Itemized modification records
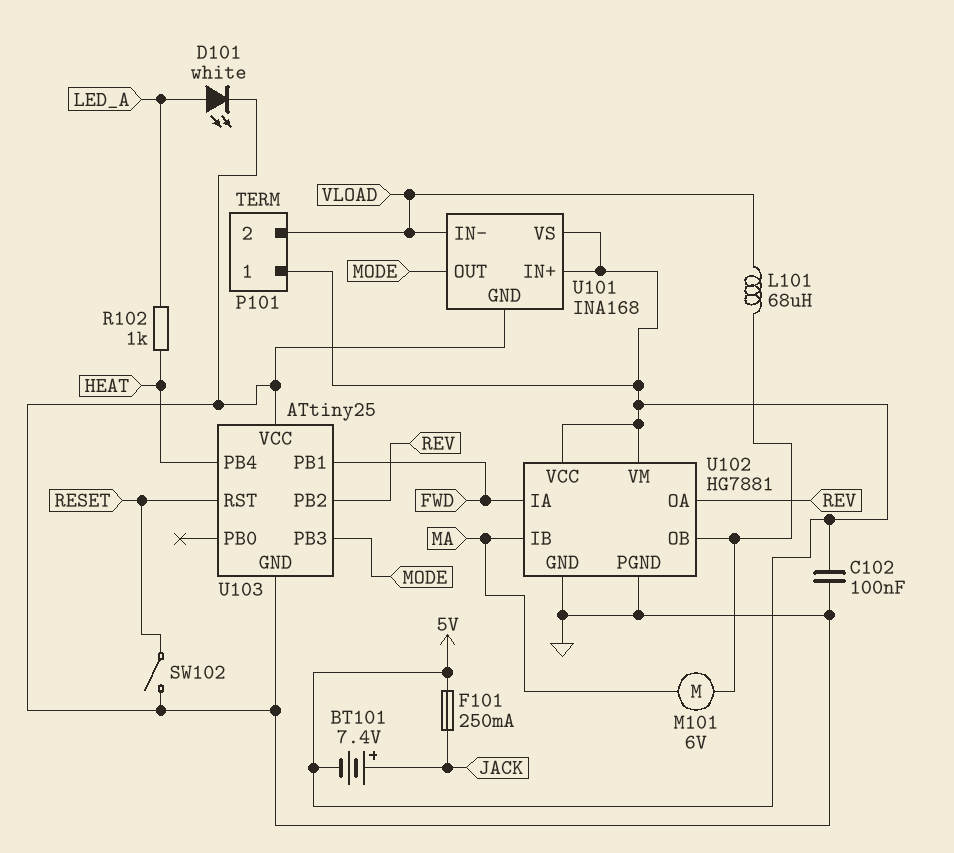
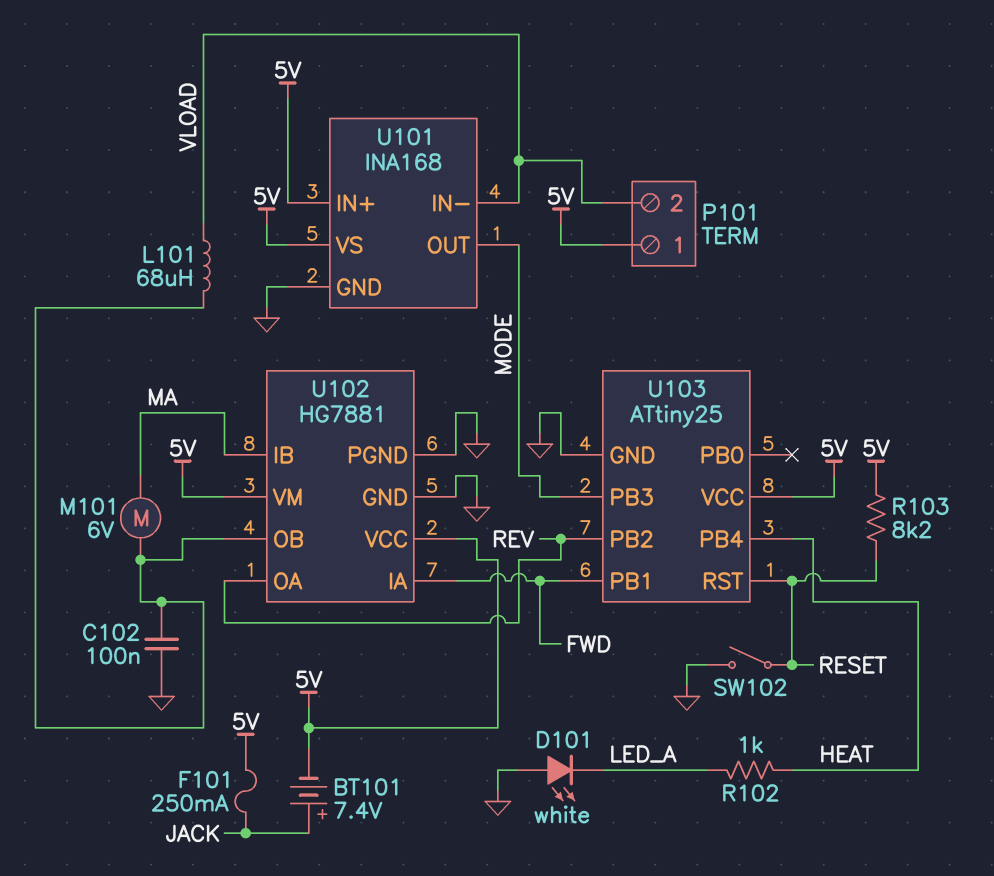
C102: 100nF (5V, GND) -> 100nF (GND, U102/OB)
D101: LED white (A LED_A, K GND) -> LED white (A GND, K LED_A)
R103: none -> 8.2k (5V, RESET)
U103 pin VCC: GND -> 5V

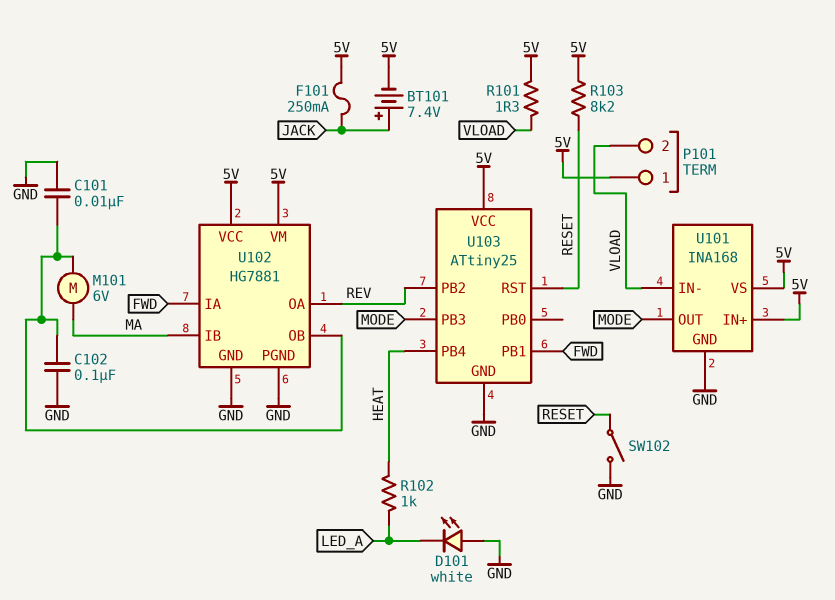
C101: none -> 10nF (GND, U102/OB)
L101: 68uH (U102/OB, VLOAD) -> none
R101: none -> 1.3 (5V, VLOAD)

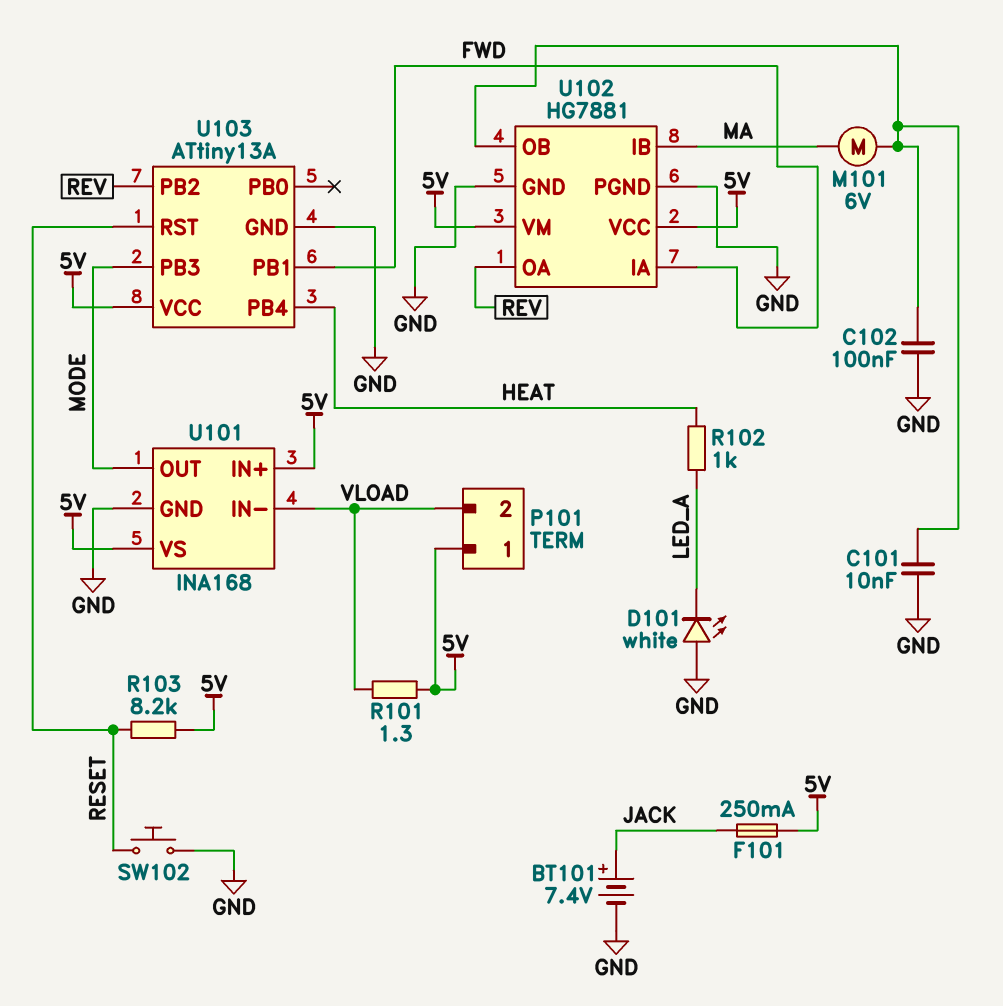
BT101: 7.4V (plus JACK, minus 5V) -> 7.4V (plus JACK, minus GND)
SW102: switch (GND, RESET) -> button (GND, RESET)
U103: ATtiny25 -> ATtiny13A

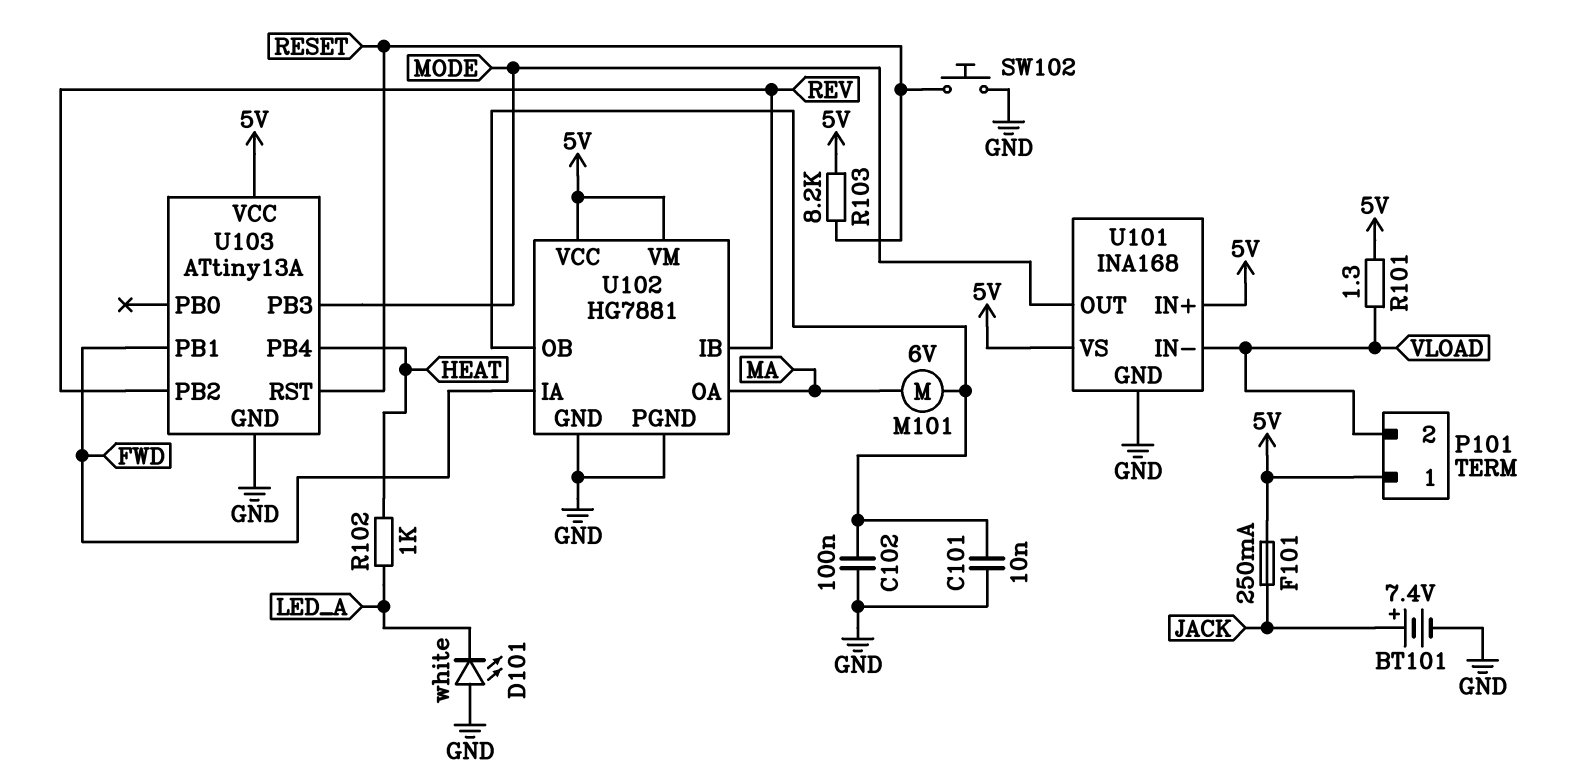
U102 pin IB: MA -> REV
U102 pin OA: REV -> MA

WHAT IS EXPECTED | Output the records above verbatim. Pictures stay out.

ANSWER TO THIS EXERCISE |
C102: 100nF (5V, GND) -> 100nF (GND, U102/OB)
D101: LED white (A LED_A, K GND) -> LED white (A GND, K LED_A)
R103: none -> 8.2k (5V, RESET)
U103 pin VCC: GND -> 5V

C101: none -> 10nF (GND, U102/OB)
L101: 68uH (U102/OB, VLOAD) -> none
R101: none -> 1.3 (5V, VLOAD)

BT101: 7.4V (plus JACK, minus 5V) -> 7.4V (plus JACK, minus GND)
SW102: switch (GND, RESET) -> button (GND, RESET)
U103: ATtiny25 -> ATtiny13A

U102 pin IB: MA -> REV
U102 pin OA: REV -> MA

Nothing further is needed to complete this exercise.